Source material:
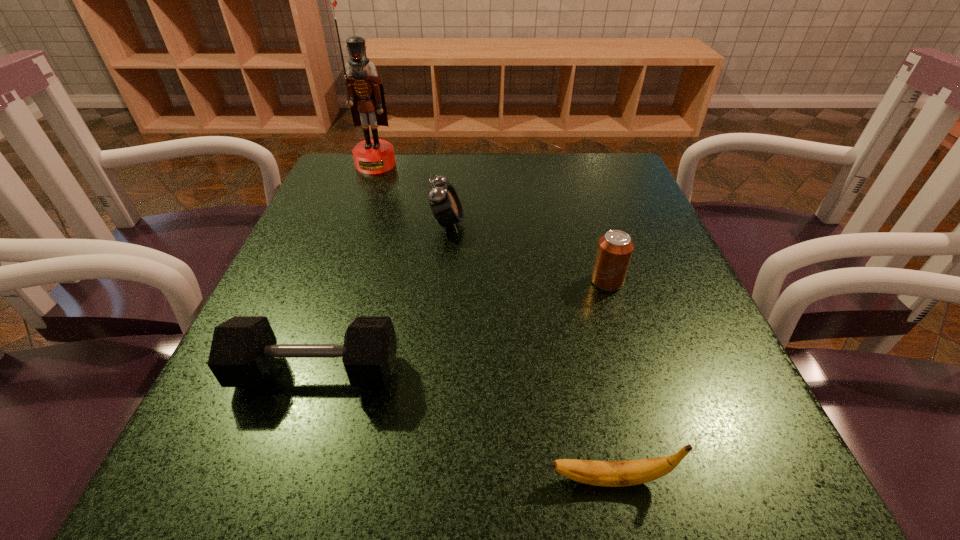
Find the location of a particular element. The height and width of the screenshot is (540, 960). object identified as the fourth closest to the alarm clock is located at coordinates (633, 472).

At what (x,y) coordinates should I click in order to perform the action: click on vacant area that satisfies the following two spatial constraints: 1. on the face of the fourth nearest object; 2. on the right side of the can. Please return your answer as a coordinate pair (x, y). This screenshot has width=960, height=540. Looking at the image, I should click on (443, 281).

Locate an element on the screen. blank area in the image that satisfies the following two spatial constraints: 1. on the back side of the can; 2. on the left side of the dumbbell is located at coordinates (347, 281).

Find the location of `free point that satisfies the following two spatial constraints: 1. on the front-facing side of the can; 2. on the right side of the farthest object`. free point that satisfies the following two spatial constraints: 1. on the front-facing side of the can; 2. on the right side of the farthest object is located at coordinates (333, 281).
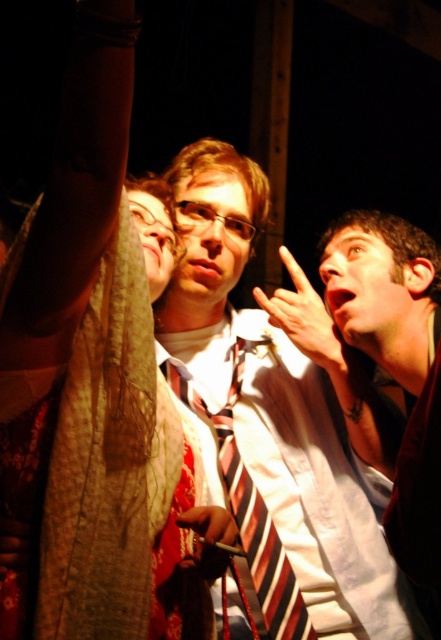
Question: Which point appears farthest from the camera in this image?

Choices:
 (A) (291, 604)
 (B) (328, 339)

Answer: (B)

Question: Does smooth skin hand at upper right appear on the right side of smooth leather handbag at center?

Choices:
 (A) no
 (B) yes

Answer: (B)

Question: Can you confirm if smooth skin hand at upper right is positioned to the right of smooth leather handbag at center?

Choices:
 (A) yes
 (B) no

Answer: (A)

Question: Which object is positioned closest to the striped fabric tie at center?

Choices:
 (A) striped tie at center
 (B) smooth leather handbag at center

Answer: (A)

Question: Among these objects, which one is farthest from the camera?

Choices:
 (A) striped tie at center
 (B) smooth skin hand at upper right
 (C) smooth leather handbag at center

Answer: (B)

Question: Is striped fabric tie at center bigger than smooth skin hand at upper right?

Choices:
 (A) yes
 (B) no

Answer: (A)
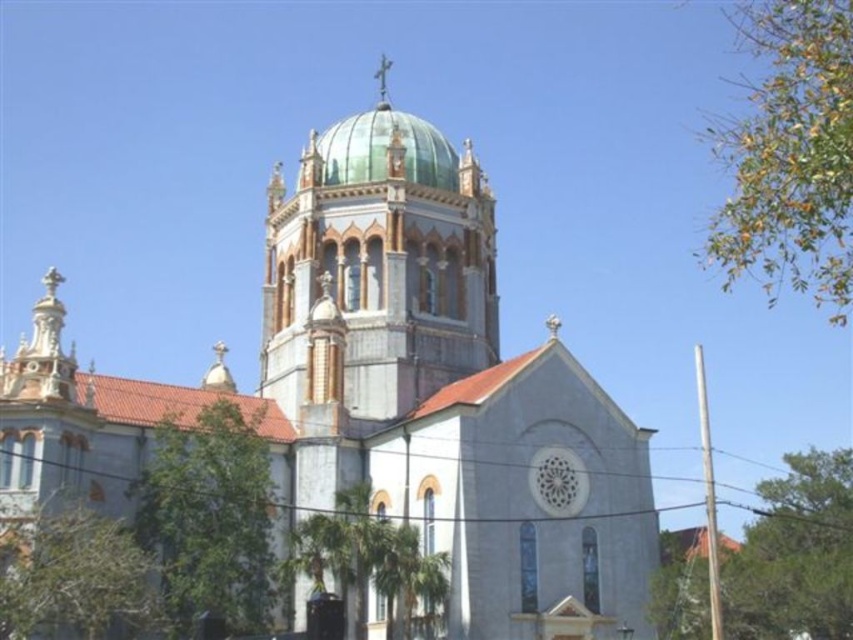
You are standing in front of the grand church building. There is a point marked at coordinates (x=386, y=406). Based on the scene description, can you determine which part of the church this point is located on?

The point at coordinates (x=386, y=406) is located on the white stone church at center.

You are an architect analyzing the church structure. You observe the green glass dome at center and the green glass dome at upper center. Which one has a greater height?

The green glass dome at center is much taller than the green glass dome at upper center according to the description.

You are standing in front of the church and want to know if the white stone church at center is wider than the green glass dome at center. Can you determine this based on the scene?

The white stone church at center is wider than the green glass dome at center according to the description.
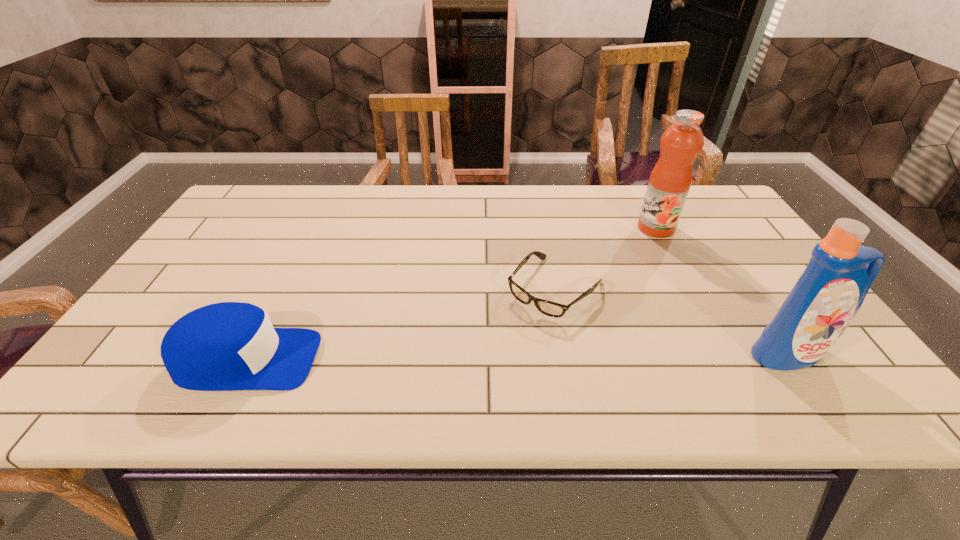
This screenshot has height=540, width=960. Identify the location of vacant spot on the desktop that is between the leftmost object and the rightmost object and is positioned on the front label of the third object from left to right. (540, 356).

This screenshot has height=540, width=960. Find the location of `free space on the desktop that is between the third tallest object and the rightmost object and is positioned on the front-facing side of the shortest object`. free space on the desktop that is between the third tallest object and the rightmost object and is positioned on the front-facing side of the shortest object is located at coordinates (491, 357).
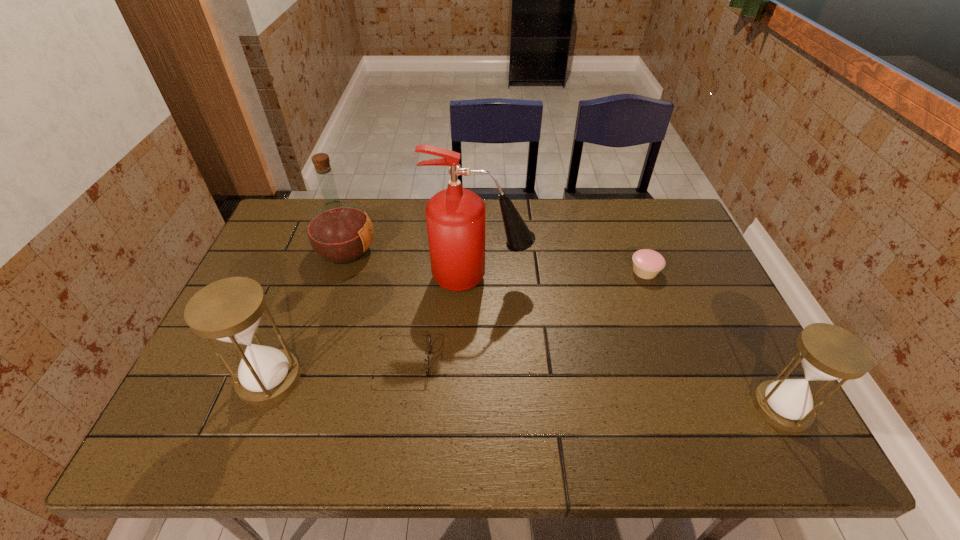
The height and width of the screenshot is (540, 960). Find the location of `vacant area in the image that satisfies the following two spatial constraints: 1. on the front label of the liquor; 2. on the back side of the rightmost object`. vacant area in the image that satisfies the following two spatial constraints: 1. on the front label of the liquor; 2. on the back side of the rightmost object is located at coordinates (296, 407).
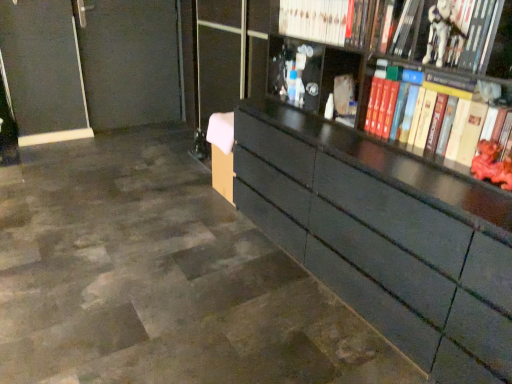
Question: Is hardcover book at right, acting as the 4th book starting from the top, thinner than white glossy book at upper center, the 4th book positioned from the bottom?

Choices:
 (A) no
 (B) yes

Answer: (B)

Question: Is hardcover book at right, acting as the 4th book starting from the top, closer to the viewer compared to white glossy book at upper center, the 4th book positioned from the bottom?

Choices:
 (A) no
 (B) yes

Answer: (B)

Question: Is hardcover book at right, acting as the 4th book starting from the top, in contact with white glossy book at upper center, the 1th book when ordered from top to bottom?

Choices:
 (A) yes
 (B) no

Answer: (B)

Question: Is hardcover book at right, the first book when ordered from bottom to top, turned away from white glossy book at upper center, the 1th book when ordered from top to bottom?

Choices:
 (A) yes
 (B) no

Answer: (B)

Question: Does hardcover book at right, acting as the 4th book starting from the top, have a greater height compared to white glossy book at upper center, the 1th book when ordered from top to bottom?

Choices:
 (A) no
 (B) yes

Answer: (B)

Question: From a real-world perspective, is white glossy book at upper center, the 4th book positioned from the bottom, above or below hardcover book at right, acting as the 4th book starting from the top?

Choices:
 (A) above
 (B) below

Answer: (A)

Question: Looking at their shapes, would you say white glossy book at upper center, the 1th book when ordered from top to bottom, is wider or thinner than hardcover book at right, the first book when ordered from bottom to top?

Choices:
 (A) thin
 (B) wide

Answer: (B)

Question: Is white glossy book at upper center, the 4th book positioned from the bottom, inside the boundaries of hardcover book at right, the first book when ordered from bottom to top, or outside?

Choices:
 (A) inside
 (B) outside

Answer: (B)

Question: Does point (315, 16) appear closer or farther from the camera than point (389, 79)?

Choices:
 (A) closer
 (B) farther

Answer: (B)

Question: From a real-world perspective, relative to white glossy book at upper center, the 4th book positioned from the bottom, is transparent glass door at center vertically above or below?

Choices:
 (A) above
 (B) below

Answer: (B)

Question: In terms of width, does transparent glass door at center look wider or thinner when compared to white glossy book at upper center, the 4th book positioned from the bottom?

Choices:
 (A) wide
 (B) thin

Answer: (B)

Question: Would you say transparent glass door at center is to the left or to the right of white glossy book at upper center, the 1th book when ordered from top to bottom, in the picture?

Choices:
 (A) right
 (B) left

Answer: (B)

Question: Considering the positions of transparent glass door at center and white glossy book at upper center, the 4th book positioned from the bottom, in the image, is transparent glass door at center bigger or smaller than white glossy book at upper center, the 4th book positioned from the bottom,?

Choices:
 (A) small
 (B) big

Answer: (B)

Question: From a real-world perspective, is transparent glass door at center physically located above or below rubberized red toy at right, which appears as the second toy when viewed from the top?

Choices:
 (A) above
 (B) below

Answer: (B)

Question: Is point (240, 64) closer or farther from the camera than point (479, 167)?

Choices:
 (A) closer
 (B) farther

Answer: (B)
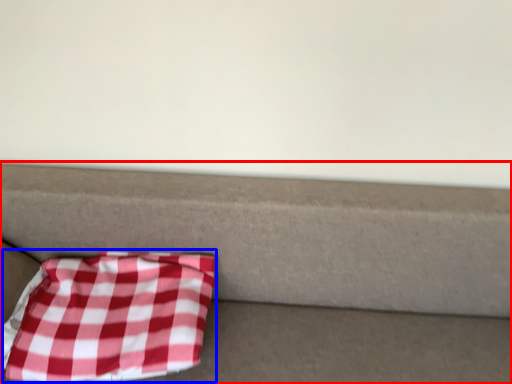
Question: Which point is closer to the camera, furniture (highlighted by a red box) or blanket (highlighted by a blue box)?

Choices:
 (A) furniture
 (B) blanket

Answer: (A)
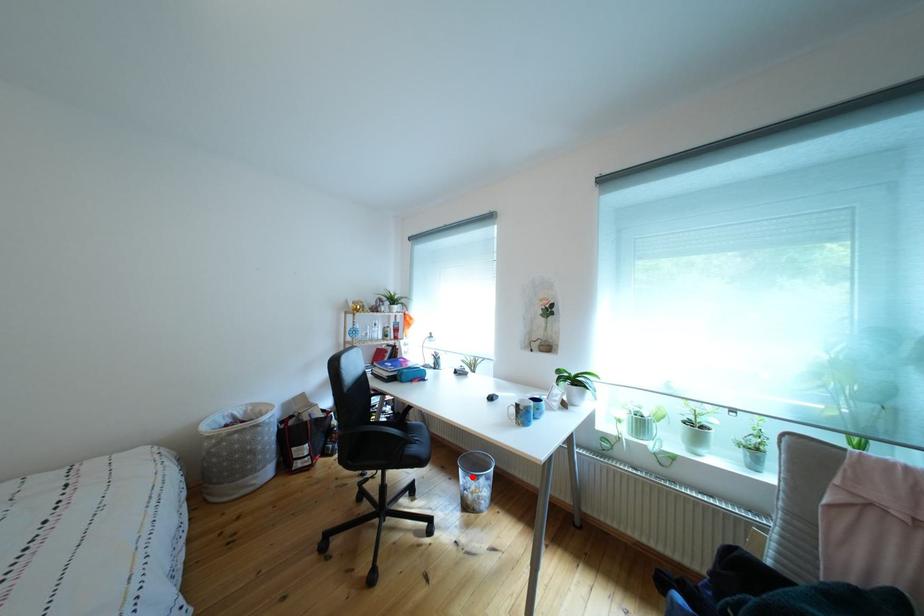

Exercise instructions: Reproduce the data verbatim from the line containing "You are standing in front of the grand" through the line containing "The green glass dome at center is", including both of those lines.

Task response:
You are standing in front of the grand church building. There is a point marked at coordinates (x=386, y=406). Based on the scene description, can you determine which part of the church this point is located on?

The point at coordinates (x=386, y=406) is located on the white stone church at center.

You are an architect analyzing the church structure. You observe the green glass dome at center and the green glass dome at upper center. Which one has a greater height?

The green glass dome at center is much taller than the green glass dome at upper center according to the description.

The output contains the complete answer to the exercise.